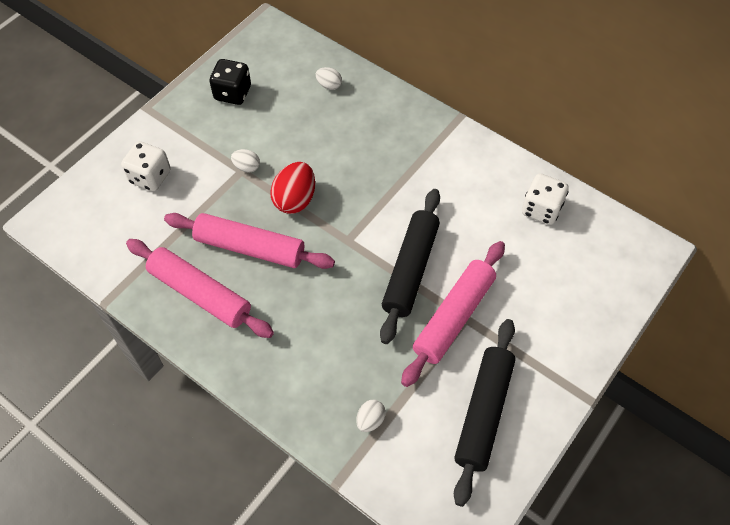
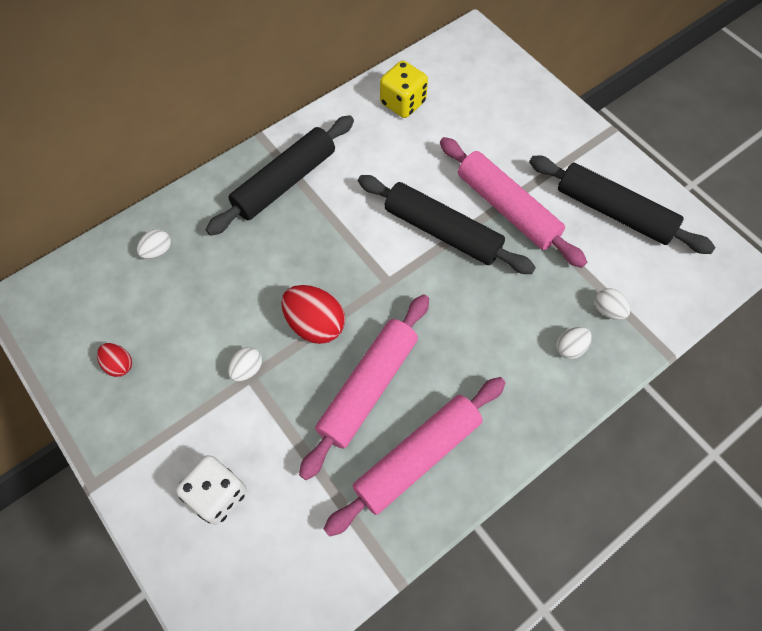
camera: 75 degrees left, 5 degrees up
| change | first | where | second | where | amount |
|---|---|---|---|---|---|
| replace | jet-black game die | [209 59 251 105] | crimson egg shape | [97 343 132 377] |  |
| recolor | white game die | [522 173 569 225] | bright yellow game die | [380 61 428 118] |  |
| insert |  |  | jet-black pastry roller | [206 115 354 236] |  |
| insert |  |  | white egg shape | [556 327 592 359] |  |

________________________________________

Where the data contains images, drop them and print the rest exactly.

TASK ANSWER –
camera: 75 degrees left, 5 degrees up
| change | first | where | second | where | amount |
|---|---|---|---|---|---|
| replace | jet-black game die | [209 59 251 105] | crimson egg shape | [97 343 132 377] |  |
| recolor | white game die | [522 173 569 225] | bright yellow game die | [380 61 428 118] |  |
| insert |  |  | jet-black pastry roller | [206 115 354 236] |  |
| insert |  |  | white egg shape | [556 327 592 359] |  |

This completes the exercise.